Image sequences with motion text:
>>>>

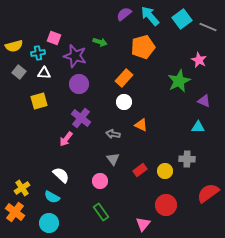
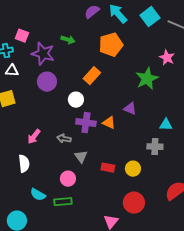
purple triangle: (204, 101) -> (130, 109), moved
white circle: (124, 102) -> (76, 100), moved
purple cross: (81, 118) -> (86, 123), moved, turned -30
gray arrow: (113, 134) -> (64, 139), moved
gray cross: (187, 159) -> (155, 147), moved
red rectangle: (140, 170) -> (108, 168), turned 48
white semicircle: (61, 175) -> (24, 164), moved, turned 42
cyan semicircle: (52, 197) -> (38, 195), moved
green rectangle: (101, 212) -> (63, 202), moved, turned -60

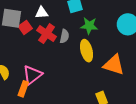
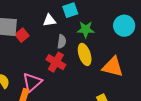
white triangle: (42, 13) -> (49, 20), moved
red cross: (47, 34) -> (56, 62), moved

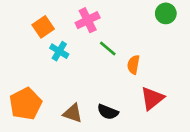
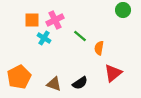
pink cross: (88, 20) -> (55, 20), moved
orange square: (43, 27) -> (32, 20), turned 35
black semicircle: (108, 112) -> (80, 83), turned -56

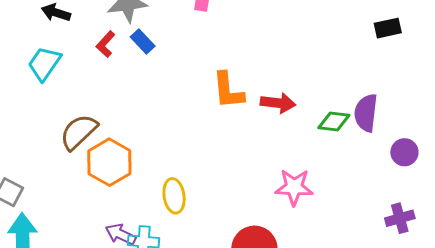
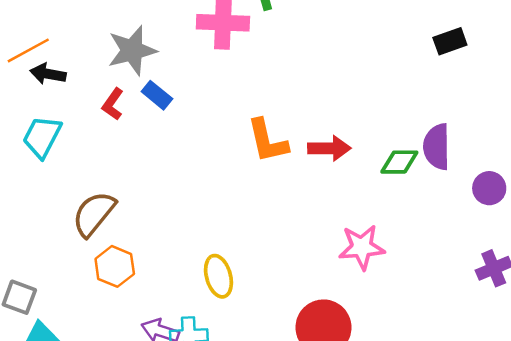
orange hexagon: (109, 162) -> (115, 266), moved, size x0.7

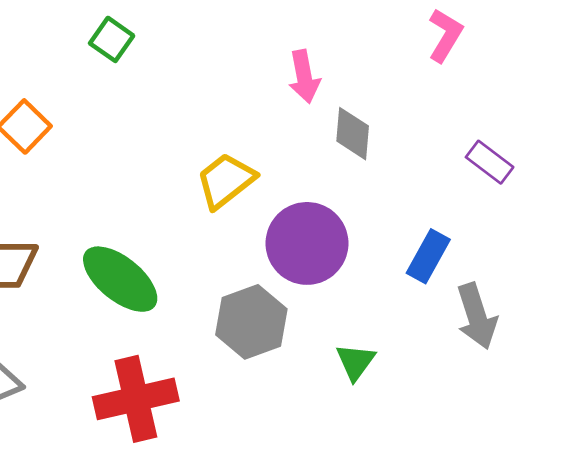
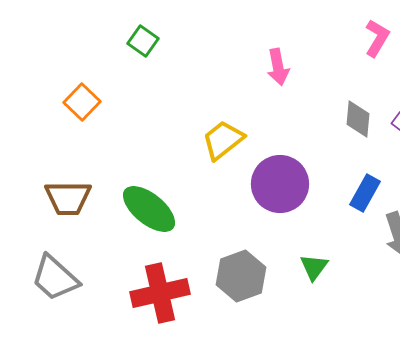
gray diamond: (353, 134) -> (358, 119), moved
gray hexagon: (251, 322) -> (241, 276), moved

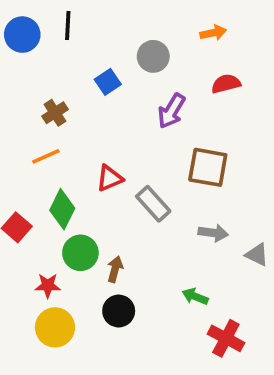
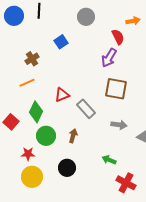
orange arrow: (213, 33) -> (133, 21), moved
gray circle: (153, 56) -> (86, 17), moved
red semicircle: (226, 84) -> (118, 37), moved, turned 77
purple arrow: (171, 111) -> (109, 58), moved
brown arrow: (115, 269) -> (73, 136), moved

<<<<

Please give an exact copy of the lines from the line containing "green rectangle: (101, 212)" through the end of the records above, pictures excluded.

green rectangle: (101, 212) -> (63, 202), moved, turned -60

white triangle: (42, 13) -> (49, 20), moved
red cross: (47, 34) -> (56, 62), moved

pink cross: (88, 20) -> (55, 20), moved
orange square: (43, 27) -> (32, 20), turned 35
black semicircle: (108, 112) -> (80, 83), turned -56

orange hexagon: (109, 162) -> (115, 266), moved, size x0.7

gray diamond: (353, 134) -> (358, 119), moved
gray hexagon: (251, 322) -> (241, 276), moved

orange arrow: (213, 33) -> (133, 21), moved
gray circle: (153, 56) -> (86, 17), moved
red semicircle: (226, 84) -> (118, 37), moved, turned 77
purple arrow: (171, 111) -> (109, 58), moved
brown arrow: (115, 269) -> (73, 136), moved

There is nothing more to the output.